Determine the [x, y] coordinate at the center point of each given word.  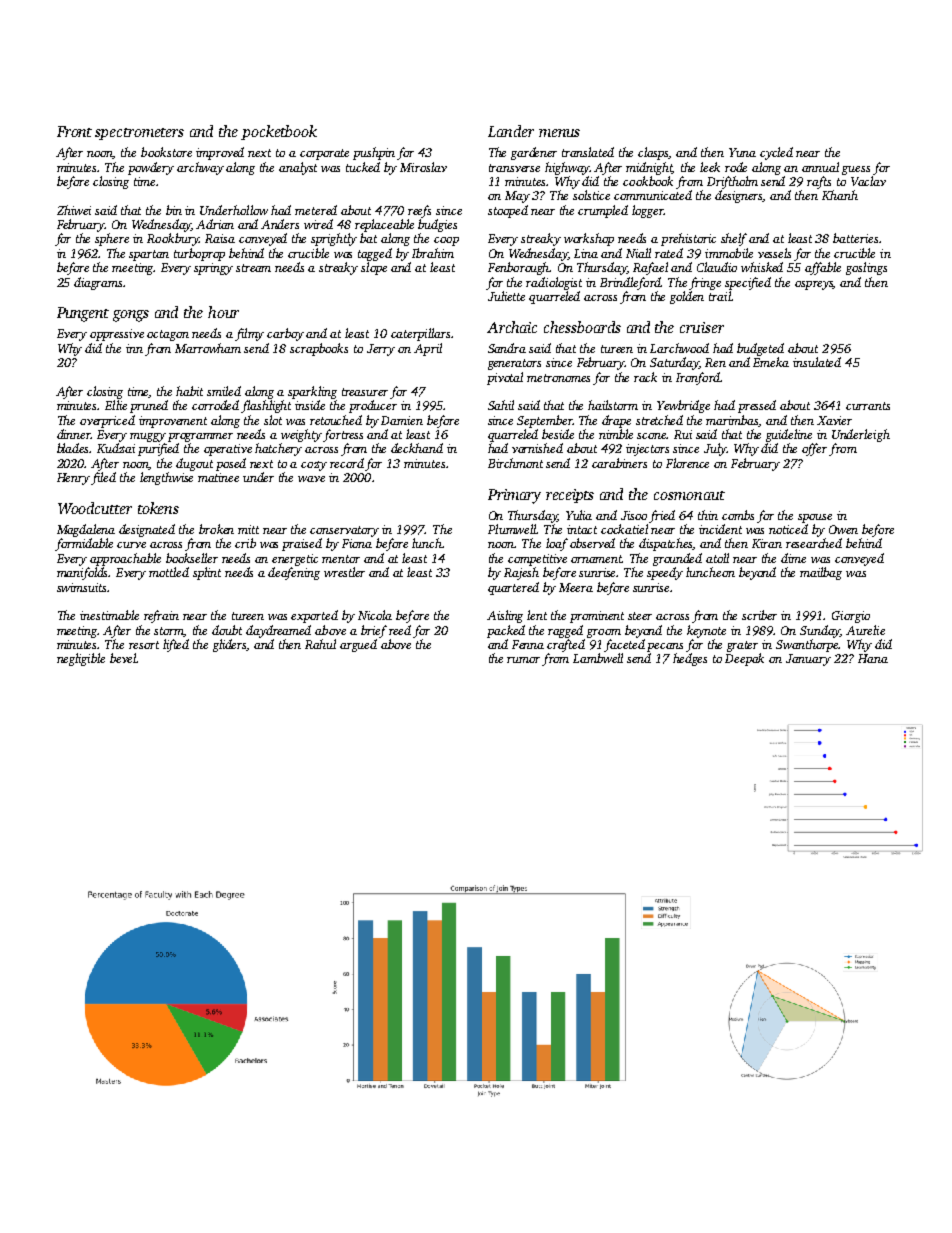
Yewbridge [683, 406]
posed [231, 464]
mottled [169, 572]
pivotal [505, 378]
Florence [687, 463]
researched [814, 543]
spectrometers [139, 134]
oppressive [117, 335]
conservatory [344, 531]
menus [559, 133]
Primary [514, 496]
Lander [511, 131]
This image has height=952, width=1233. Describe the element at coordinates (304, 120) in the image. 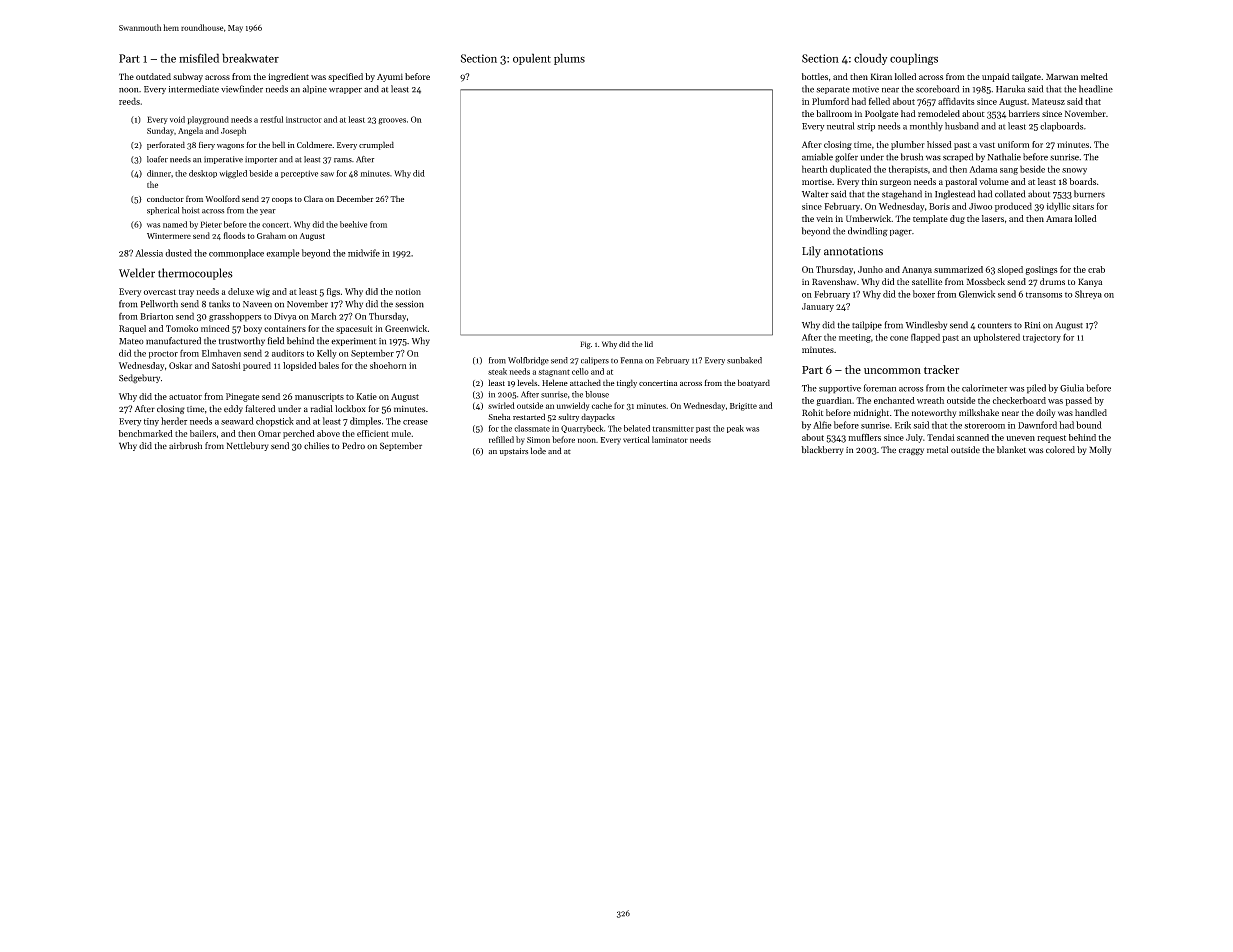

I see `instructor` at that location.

▶ Set task: Rewrite all of the lines above, changing "image" to "screenshot" wherever it appears and keeping everything else the same. Leave the pictures out of your answer.

▶ Task output:
Determine the [x, y] coordinate at the center point of each given word.  
Yewbridge [683, 406]
posed [231, 464]
mottled [169, 572]
pivotal [505, 378]
Florence [687, 463]
researched [814, 543]
spectrometers [139, 134]
oppressive [117, 335]
conservatory [344, 531]
menus [559, 133]
Primary [514, 496]
Lander [511, 131]
This screenshot has height=952, width=1233. Describe the element at coordinates (304, 120) in the screenshot. 

I see `instructor` at that location.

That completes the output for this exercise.